Coordinate output tasks
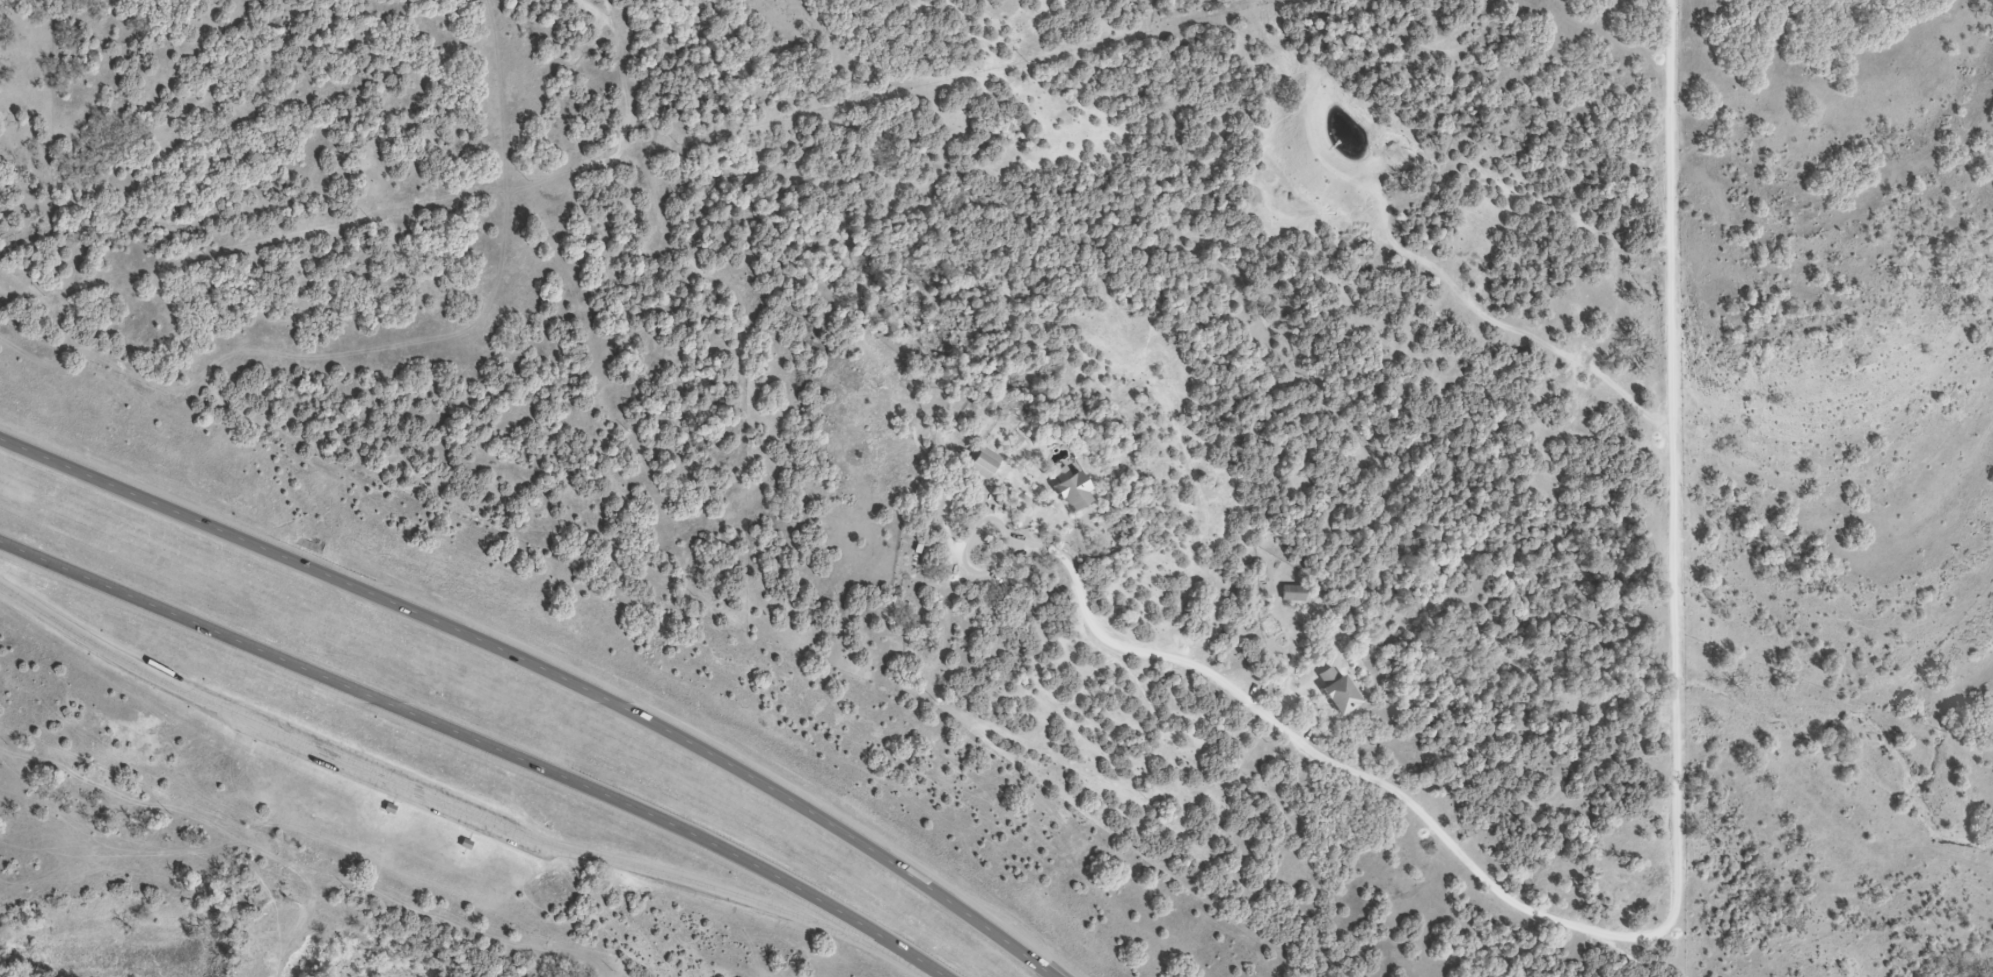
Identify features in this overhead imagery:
building: (978, 462)
building: (1063, 489)
building: (1289, 594)
road: (104, 649)
road: (548, 669)
building: (1333, 692)
road: (481, 744)
road: (384, 776)
parking lot: (382, 778)
building: (384, 808)
building: (460, 843)
road: (1678, 864)
road: (740, 895)

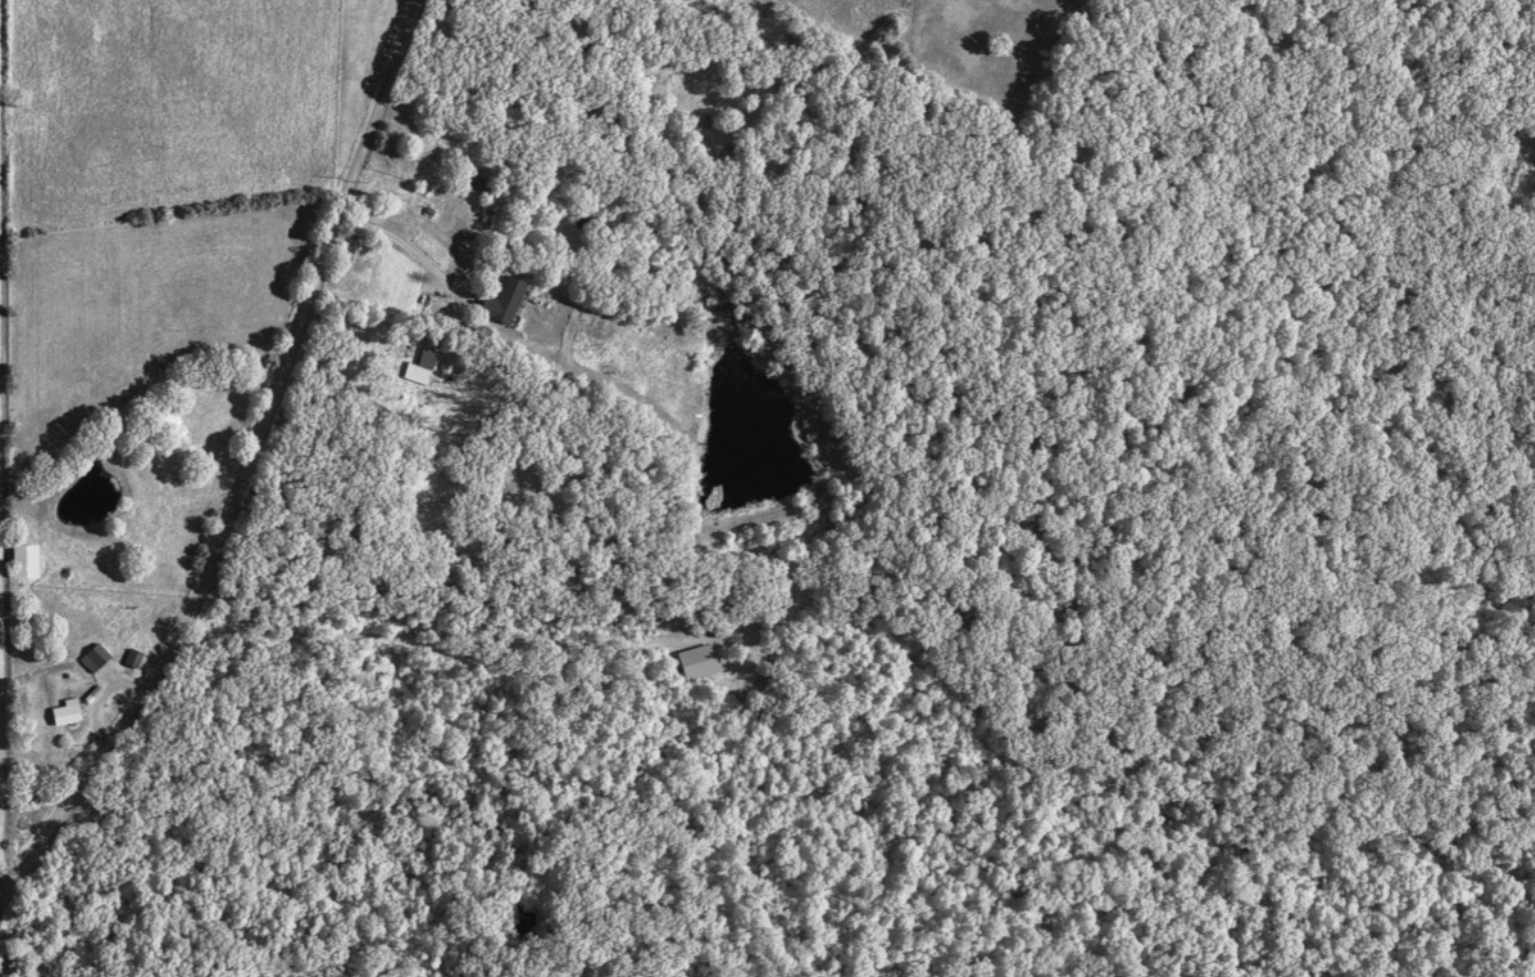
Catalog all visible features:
road: (397, 242)
building: (499, 303)
building: (422, 360)
road: (245, 464)
building: (13, 561)
road: (425, 648)
building: (90, 659)
building: (129, 660)
building: (691, 662)
building: (61, 715)

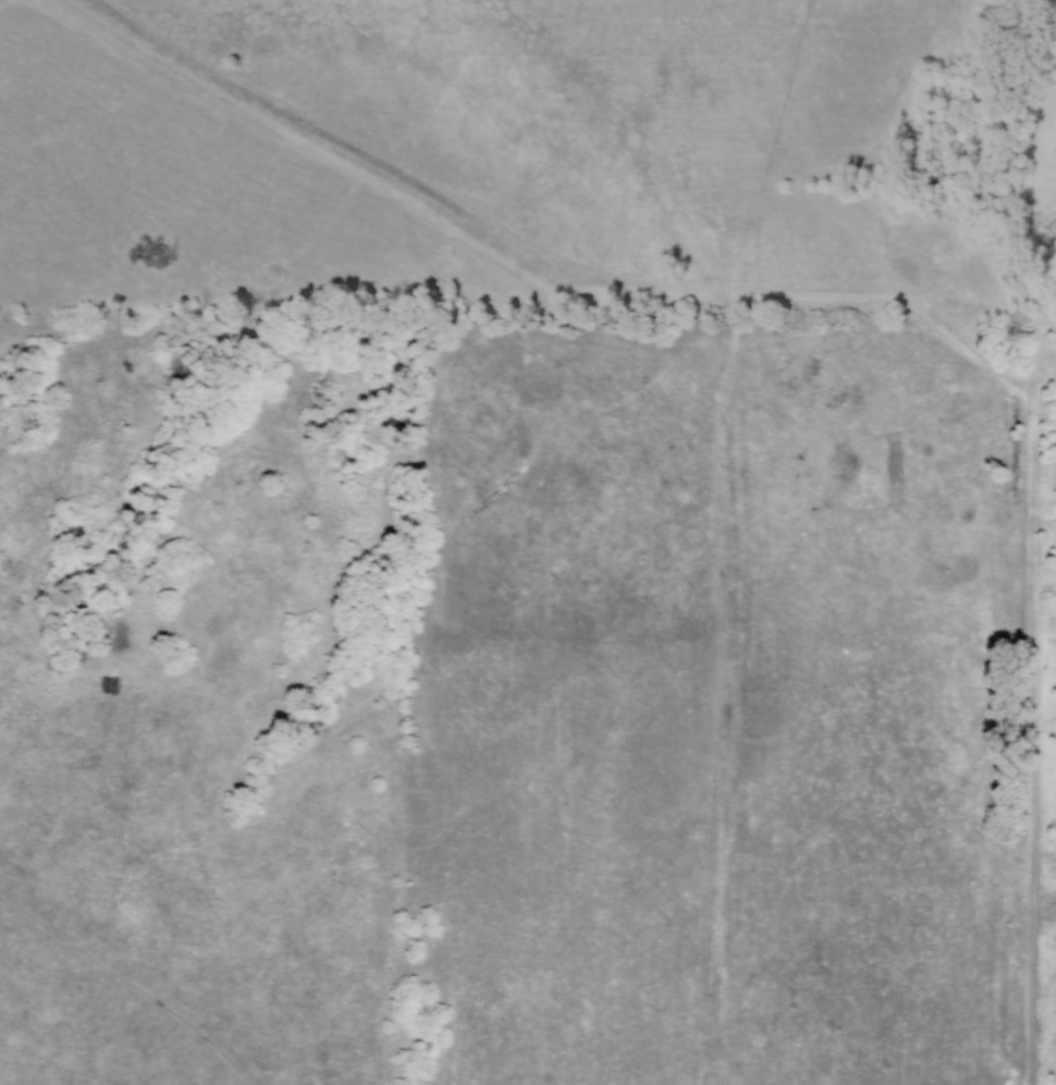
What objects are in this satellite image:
road: (893, 234)
road: (1031, 754)

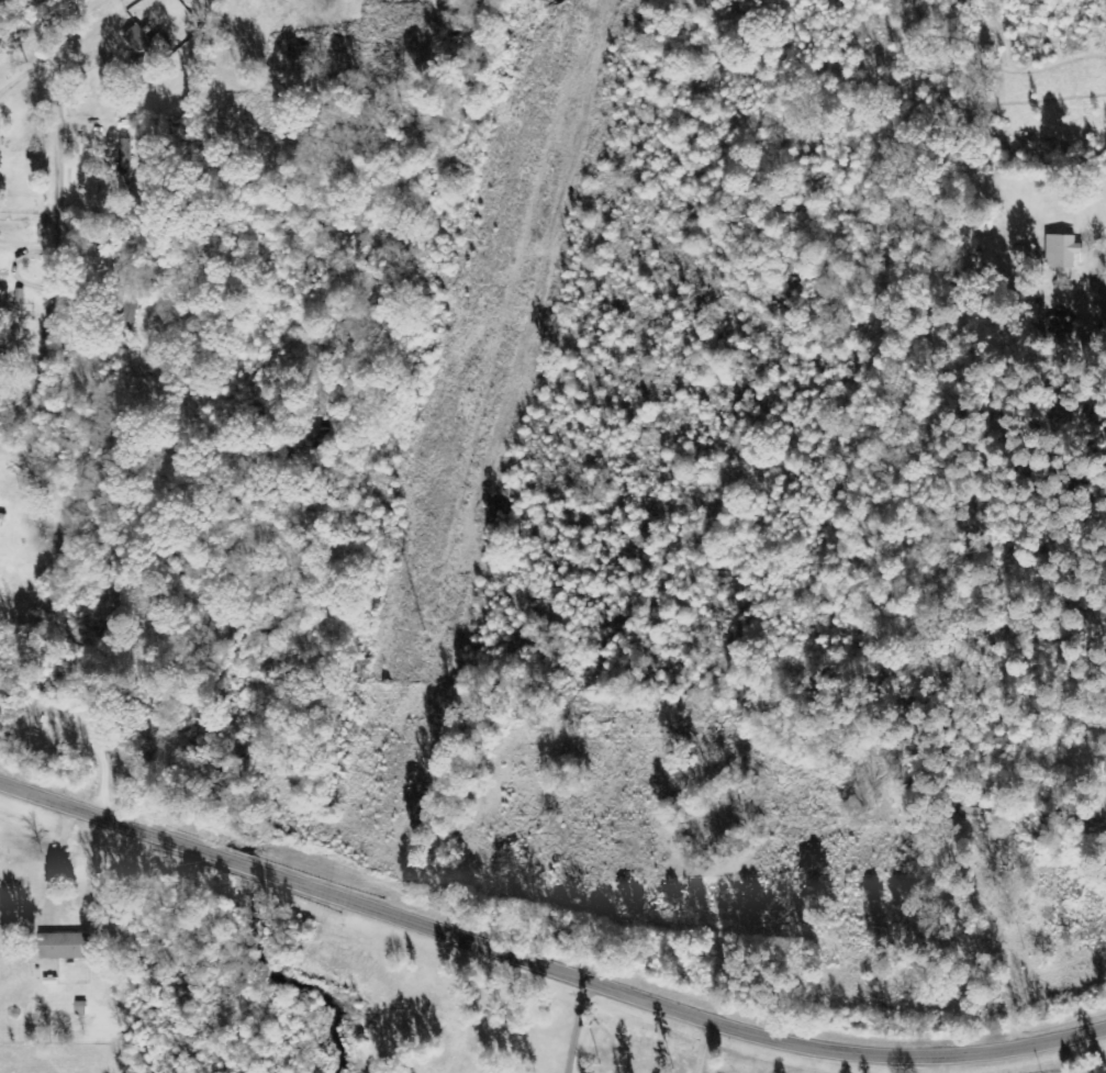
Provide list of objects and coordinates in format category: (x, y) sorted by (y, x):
building: (148, 45)
building: (125, 165)
road: (58, 231)
building: (1063, 251)
building: (1060, 325)
power tower: (421, 624)
building: (65, 946)
road: (545, 967)
road: (899, 1066)

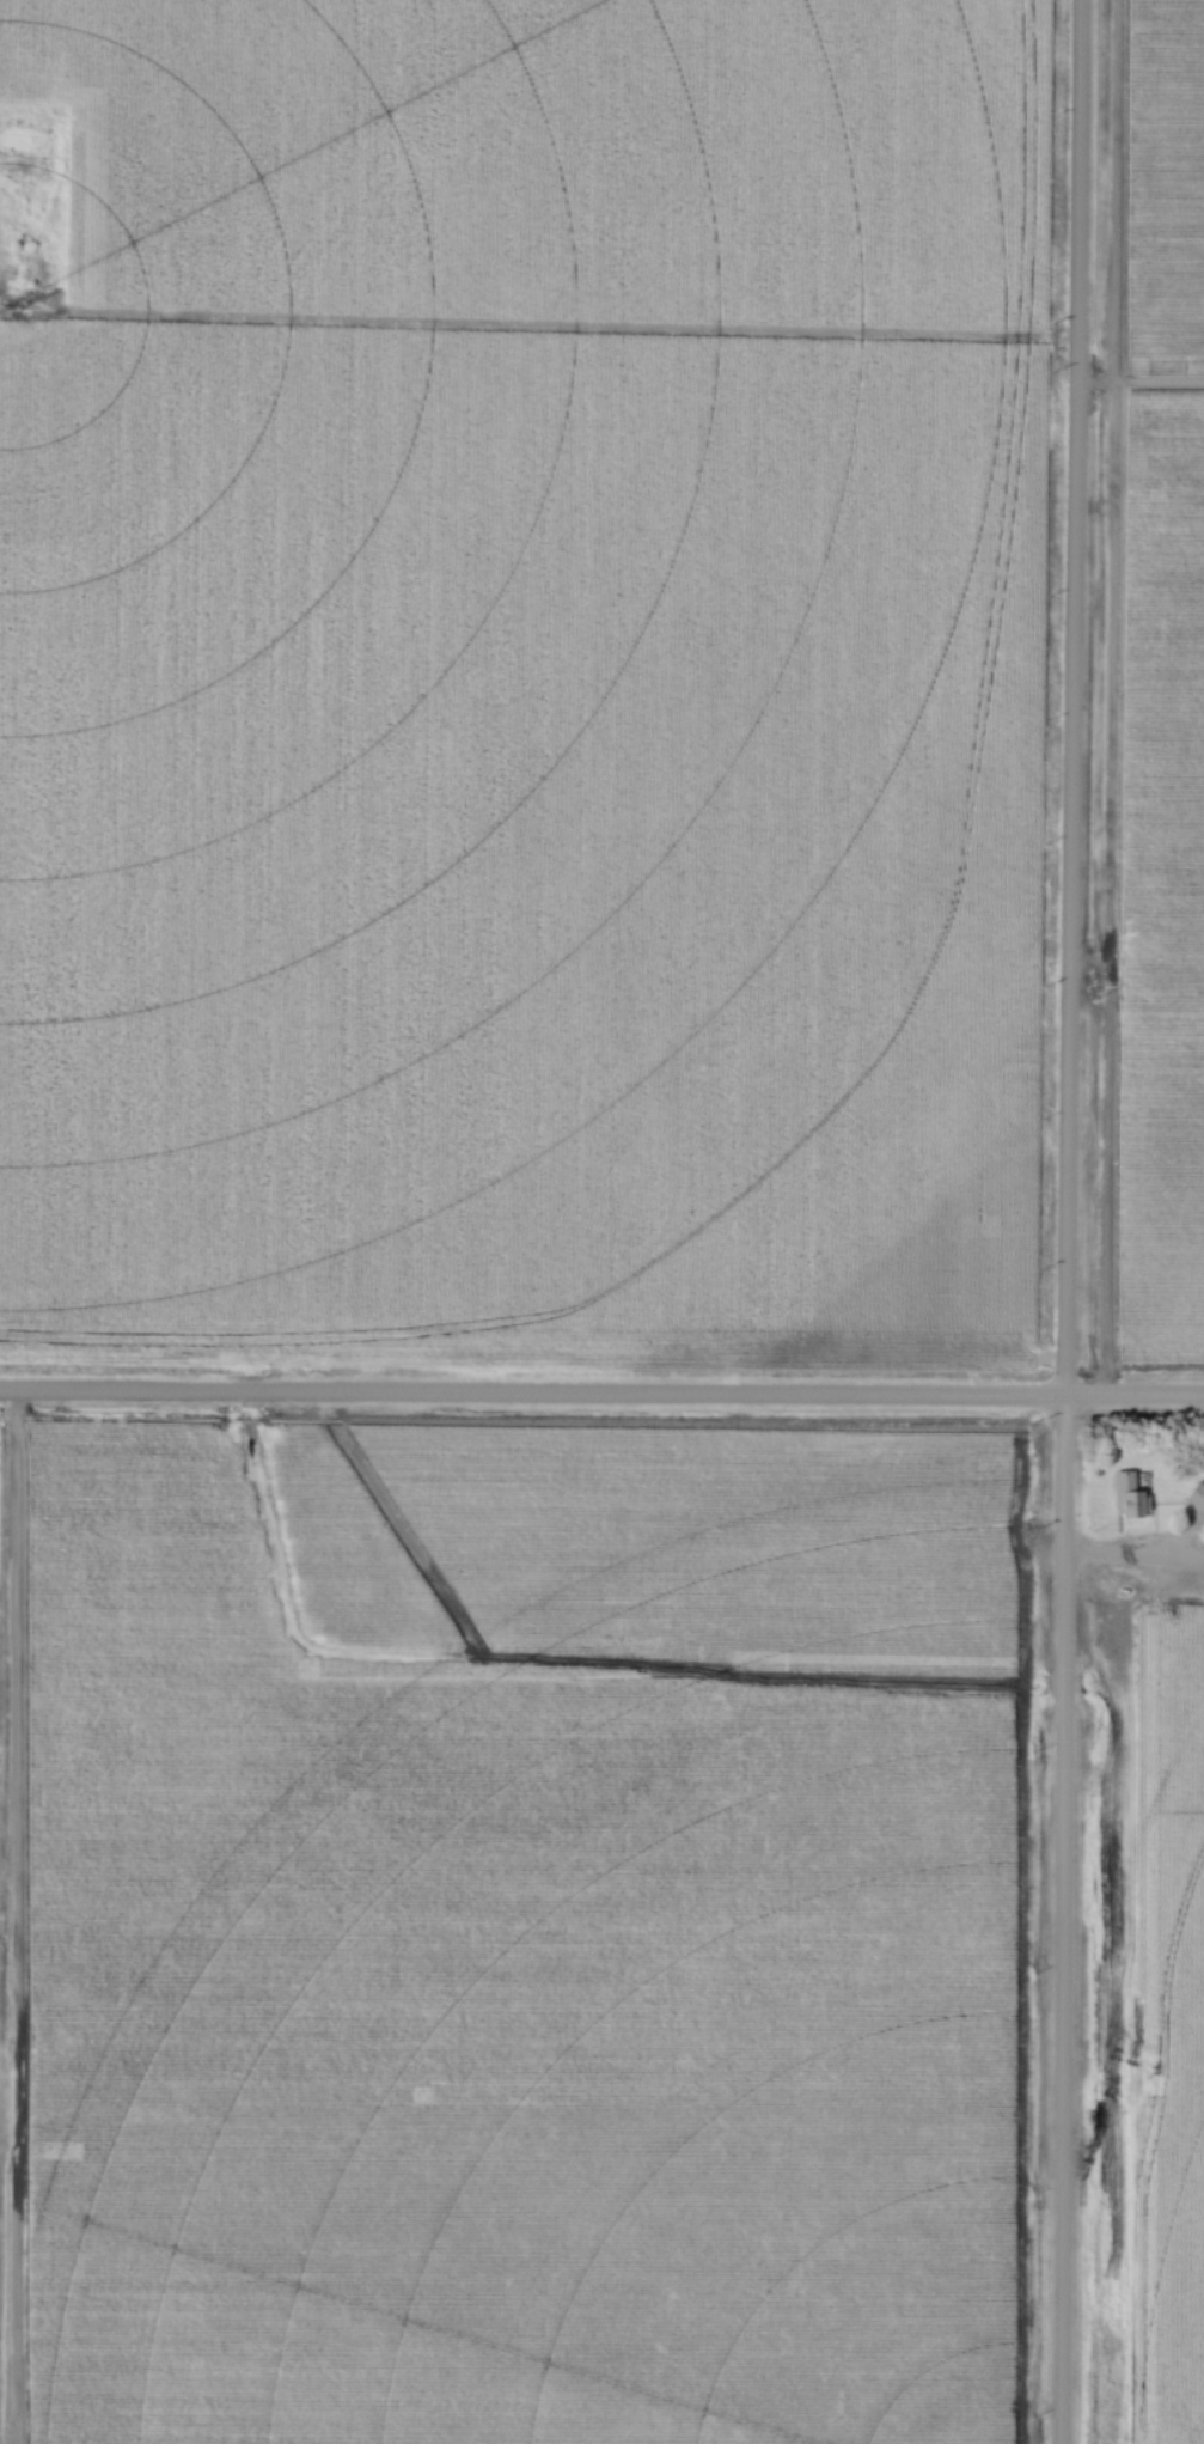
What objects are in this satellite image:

Instructions for the task: Restate each entry word for word; pictures stay out of the copy.

Output for this task:
Identify features in this overhead imagery:
building: (978, 462)
building: (1063, 489)
building: (1289, 594)
road: (104, 649)
road: (548, 669)
building: (1333, 692)
road: (481, 744)
road: (384, 776)
parking lot: (382, 778)
building: (384, 808)
building: (460, 843)
road: (1678, 864)
road: (740, 895)

Catalog all visible features:
road: (397, 242)
building: (499, 303)
building: (422, 360)
road: (245, 464)
building: (13, 561)
road: (425, 648)
building: (90, 659)
building: (129, 660)
building: (691, 662)
building: (61, 715)

What objects are in this satellite image:
road: (893, 234)
road: (1031, 754)

Provide list of objects and coordinates in format category: (x, y) sorted by (y, x):
building: (148, 45)
building: (125, 165)
road: (58, 231)
building: (1063, 251)
building: (1060, 325)
power tower: (421, 624)
building: (65, 946)
road: (545, 967)
road: (899, 1066)

What objects are in this satellite image:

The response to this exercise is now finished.